What the task asks » Every line in the records below that holds the word "black" is to be copied.
____
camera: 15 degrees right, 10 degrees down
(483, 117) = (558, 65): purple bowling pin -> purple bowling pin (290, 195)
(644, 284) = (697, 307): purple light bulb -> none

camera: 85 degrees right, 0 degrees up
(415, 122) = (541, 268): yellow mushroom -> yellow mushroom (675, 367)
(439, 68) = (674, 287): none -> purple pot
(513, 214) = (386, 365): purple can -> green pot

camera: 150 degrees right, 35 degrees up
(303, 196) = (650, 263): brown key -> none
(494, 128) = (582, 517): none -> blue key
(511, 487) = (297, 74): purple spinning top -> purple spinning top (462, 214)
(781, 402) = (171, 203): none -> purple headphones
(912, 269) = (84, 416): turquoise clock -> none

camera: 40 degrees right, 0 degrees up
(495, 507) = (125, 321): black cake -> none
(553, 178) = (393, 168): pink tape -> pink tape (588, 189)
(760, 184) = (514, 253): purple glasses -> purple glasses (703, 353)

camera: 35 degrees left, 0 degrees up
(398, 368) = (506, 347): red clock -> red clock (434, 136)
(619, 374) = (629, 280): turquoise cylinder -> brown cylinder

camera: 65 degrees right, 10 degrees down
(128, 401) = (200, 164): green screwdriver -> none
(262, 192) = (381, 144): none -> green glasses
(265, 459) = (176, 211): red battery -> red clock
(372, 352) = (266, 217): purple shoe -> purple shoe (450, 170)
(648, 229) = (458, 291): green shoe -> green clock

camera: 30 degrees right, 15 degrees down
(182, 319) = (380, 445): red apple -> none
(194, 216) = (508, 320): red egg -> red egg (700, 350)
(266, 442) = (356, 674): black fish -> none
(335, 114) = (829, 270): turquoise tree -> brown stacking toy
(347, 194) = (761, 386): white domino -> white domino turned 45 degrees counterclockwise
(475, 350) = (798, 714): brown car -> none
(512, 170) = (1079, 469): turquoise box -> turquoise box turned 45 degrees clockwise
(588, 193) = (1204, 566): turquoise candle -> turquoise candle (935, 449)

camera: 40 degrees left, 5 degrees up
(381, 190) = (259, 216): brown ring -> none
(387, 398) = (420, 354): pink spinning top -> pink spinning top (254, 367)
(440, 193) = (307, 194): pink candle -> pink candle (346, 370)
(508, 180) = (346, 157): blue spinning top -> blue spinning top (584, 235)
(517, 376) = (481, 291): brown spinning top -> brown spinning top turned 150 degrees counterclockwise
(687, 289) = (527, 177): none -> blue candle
____
Solution for this exercise »
(495, 507) = (125, 321): black cake -> none
(266, 442) = (356, 674): black fish -> none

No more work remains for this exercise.